** START **

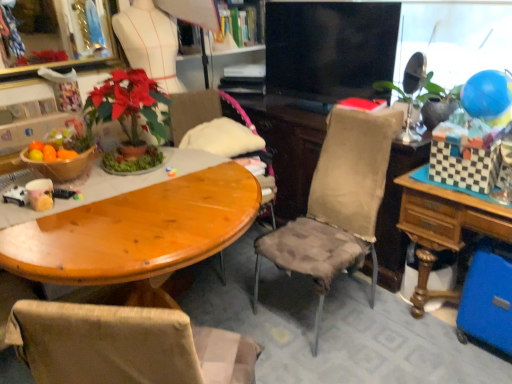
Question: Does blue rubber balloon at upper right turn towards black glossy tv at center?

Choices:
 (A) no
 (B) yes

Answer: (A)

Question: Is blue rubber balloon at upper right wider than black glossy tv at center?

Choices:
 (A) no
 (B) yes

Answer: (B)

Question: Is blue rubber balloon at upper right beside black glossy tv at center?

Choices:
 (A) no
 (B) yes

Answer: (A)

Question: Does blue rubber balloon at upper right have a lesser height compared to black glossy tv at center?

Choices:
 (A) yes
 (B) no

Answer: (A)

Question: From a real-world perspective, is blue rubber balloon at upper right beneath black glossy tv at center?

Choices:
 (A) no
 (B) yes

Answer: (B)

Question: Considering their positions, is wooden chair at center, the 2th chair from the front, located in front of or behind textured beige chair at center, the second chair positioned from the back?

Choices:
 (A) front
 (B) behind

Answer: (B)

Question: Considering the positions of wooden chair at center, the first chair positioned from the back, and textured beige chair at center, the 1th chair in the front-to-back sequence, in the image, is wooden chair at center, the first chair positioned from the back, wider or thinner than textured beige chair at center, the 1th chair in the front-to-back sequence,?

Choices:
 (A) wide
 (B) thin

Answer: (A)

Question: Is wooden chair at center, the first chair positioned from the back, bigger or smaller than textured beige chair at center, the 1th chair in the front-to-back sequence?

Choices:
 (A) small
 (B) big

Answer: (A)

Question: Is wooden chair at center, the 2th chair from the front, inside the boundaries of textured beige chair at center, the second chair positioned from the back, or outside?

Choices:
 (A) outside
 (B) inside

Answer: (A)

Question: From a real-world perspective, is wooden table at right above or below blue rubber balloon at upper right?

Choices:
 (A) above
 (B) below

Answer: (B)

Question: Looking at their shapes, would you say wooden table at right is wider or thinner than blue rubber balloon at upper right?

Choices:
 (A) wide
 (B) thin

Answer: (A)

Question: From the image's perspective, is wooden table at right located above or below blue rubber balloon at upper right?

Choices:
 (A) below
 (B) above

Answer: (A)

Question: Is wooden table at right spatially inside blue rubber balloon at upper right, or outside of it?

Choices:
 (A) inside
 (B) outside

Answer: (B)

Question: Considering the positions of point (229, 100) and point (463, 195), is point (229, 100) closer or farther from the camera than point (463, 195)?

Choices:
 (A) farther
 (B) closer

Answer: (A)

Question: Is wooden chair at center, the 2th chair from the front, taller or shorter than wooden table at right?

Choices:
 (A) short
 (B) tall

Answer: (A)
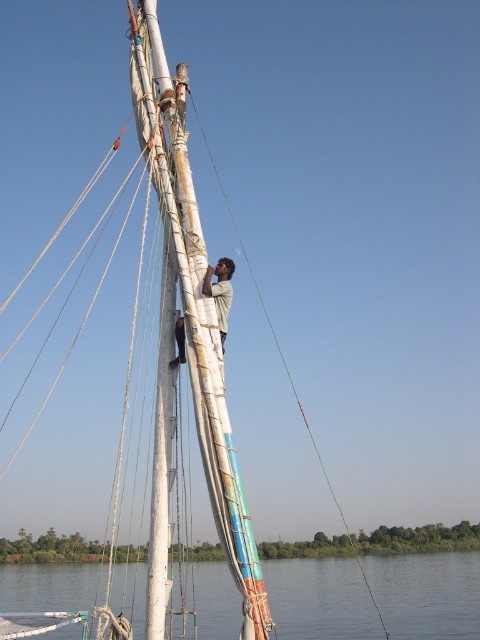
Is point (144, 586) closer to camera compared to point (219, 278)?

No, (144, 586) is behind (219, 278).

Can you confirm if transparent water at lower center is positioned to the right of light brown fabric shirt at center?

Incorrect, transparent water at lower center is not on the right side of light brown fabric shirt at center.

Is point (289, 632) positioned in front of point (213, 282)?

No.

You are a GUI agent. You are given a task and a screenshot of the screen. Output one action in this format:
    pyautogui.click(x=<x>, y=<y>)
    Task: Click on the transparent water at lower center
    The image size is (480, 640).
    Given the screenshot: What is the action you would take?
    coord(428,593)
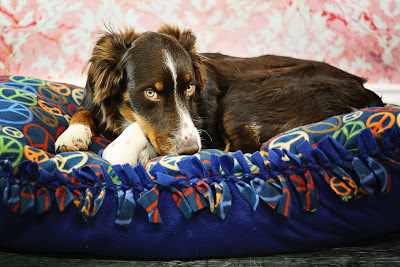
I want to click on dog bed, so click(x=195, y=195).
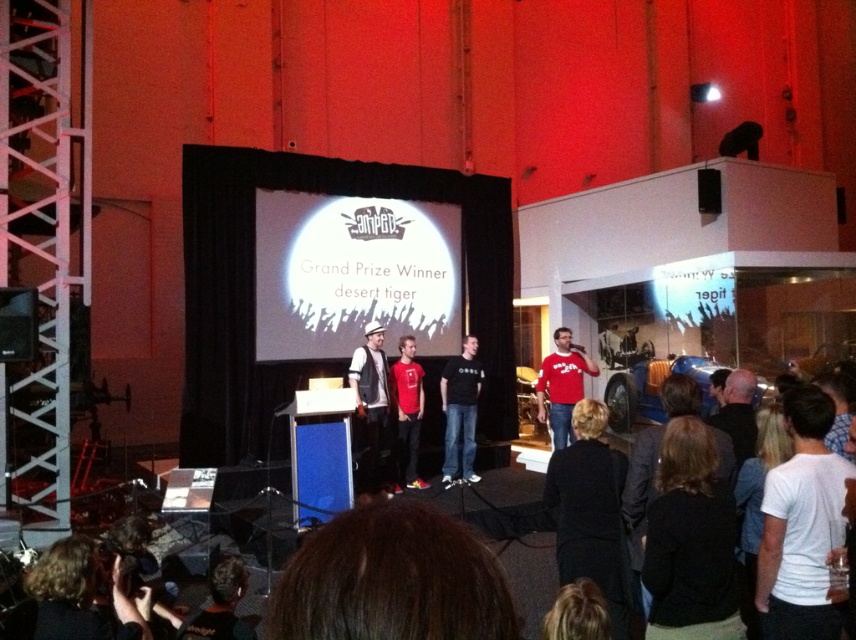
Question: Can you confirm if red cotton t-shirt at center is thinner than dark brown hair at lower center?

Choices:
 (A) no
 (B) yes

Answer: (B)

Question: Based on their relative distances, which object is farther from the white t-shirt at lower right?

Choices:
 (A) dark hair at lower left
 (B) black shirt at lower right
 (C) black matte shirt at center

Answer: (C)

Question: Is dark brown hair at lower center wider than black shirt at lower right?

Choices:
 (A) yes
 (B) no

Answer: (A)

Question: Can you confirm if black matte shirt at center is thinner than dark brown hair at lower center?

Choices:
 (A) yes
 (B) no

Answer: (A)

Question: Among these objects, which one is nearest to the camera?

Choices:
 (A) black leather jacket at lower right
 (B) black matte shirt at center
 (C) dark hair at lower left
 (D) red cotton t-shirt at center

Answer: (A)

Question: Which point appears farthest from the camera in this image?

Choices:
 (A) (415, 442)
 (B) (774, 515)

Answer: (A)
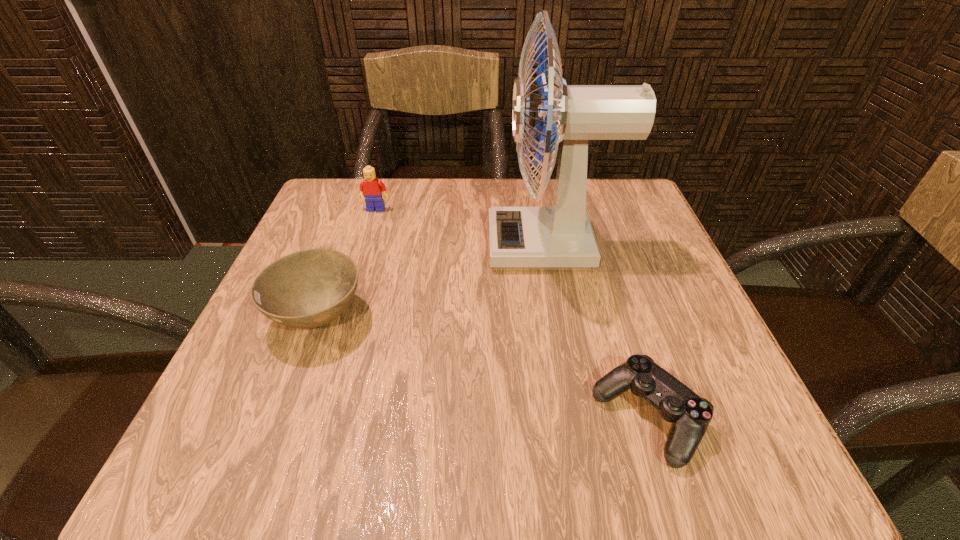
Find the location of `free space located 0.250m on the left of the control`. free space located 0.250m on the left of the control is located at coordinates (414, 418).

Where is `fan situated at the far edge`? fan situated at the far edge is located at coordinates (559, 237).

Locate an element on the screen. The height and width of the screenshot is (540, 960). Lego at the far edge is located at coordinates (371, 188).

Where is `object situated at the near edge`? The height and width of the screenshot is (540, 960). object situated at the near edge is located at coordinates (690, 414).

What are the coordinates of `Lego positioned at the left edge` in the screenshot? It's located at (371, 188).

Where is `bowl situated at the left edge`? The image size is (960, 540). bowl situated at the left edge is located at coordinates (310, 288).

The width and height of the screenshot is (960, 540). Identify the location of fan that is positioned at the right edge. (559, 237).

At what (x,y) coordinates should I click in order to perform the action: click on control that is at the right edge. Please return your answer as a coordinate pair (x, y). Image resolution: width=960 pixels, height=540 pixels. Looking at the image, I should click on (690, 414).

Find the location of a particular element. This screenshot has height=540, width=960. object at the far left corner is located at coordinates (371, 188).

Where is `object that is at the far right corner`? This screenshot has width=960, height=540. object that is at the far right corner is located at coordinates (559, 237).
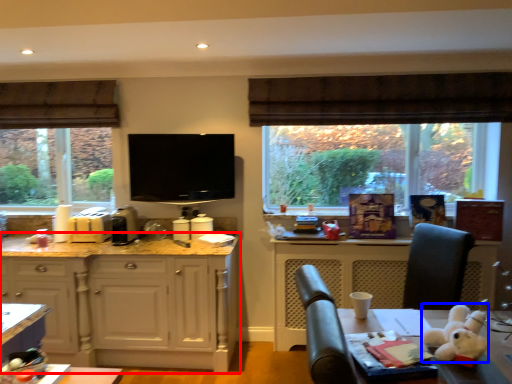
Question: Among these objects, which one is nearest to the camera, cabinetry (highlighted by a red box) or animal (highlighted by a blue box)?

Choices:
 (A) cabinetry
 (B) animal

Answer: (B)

** END **
** START **

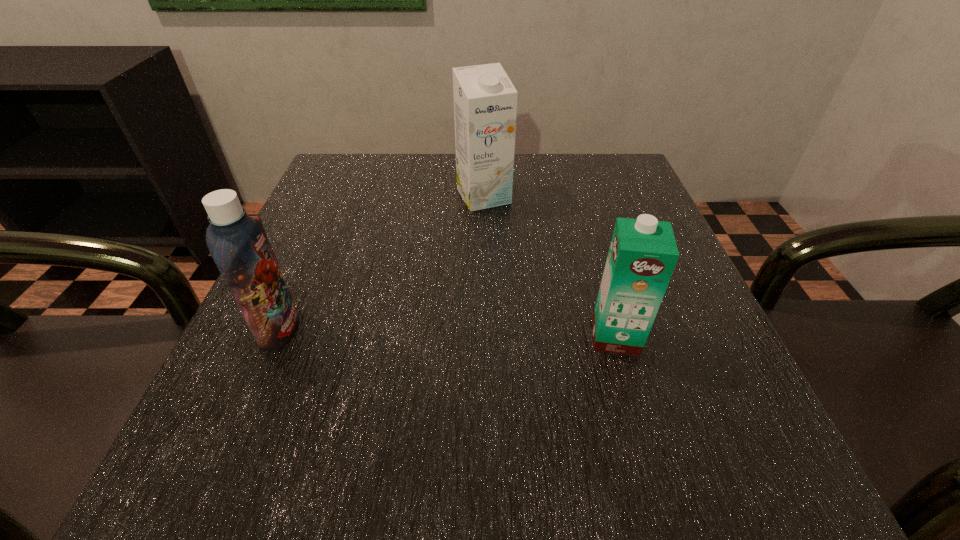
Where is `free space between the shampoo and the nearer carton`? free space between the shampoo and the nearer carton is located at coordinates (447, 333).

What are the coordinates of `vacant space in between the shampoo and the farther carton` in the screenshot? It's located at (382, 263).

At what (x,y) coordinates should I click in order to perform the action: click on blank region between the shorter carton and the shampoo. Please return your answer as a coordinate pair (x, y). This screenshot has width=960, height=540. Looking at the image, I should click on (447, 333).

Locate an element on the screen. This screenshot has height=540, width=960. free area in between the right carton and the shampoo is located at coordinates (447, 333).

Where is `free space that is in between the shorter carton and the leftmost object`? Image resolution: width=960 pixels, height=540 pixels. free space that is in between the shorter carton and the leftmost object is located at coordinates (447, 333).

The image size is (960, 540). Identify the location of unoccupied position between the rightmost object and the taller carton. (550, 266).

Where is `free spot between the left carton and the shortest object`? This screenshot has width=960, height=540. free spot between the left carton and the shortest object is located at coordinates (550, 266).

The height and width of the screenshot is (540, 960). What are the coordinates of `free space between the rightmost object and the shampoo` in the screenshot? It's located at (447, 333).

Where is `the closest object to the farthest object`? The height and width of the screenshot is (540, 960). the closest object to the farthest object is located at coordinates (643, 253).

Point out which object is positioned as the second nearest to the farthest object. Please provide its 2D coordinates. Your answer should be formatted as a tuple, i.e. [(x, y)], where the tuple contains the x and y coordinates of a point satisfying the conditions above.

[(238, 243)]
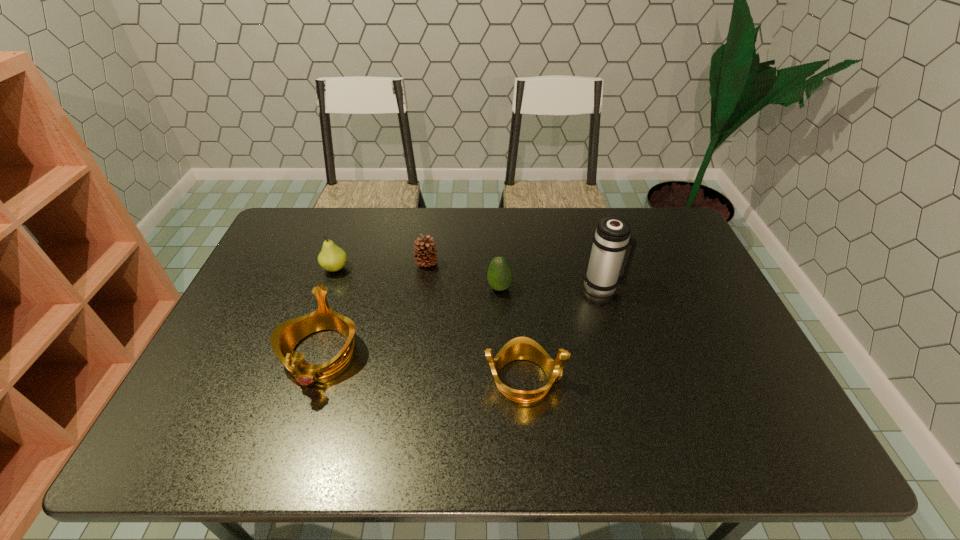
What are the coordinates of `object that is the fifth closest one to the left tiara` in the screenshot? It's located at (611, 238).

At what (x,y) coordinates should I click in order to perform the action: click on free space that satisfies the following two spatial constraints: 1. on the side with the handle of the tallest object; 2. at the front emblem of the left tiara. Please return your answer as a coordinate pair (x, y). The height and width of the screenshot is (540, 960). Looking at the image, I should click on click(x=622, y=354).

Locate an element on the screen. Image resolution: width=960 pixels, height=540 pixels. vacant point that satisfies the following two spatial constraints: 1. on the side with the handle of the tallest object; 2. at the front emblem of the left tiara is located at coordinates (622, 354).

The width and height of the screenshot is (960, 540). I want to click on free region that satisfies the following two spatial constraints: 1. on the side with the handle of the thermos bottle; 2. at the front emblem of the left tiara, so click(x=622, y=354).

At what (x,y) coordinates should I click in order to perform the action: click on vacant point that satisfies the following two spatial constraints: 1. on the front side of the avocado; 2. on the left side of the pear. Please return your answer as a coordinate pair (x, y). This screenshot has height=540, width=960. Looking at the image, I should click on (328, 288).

** END **
** START **

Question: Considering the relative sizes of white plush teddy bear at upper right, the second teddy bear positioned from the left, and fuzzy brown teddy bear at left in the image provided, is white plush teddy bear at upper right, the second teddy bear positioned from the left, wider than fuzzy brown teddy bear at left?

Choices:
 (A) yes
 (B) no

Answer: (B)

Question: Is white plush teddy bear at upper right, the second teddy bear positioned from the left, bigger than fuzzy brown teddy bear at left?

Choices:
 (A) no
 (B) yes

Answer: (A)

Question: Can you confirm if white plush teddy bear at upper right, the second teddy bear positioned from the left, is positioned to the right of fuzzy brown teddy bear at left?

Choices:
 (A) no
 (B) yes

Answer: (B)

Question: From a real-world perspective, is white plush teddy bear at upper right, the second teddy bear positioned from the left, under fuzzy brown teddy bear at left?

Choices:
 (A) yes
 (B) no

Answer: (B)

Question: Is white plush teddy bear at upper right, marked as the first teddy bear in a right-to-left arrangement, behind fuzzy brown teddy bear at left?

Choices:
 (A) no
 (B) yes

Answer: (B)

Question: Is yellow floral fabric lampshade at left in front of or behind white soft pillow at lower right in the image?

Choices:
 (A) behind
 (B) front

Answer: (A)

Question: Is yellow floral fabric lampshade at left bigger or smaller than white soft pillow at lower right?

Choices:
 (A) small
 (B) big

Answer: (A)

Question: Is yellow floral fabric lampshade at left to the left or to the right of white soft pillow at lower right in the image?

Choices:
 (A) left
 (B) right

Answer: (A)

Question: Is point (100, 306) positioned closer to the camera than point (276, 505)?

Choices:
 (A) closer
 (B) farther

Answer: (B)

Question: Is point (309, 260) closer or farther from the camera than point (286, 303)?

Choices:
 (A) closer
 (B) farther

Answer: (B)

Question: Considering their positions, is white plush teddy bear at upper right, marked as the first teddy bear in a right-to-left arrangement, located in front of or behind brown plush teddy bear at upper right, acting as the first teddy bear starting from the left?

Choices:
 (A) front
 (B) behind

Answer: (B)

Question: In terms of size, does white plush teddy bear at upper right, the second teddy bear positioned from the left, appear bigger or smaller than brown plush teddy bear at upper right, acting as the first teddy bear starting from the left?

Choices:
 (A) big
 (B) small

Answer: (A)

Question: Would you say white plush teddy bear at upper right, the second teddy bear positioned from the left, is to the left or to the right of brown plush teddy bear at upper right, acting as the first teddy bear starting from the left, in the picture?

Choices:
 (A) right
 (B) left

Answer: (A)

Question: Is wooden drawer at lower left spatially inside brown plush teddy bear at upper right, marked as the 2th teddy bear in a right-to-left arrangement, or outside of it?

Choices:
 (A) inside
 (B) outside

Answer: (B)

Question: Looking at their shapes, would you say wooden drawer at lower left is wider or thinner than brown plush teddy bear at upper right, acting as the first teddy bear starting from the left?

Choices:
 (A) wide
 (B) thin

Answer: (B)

** END **

## Written request
Give as a JSON list of strings the lines of the material starting with the line that contains "Locate an element on the screen. This" and going on through the line that contains "object is located at coordinates (447, 333).", one string per line, with blank lines left out.

## Solution below
[
  "Locate an element on the screen. This screenshot has height=540, width=960. free area in between the right carton and the shampoo is located at coordinates (447, 333).",
  "Where is `free space that is in between the shorter carton and the leftmost object`? Image resolution: width=960 pixels, height=540 pixels. free space that is in between the shorter carton and the leftmost object is located at coordinates (447, 333)."
]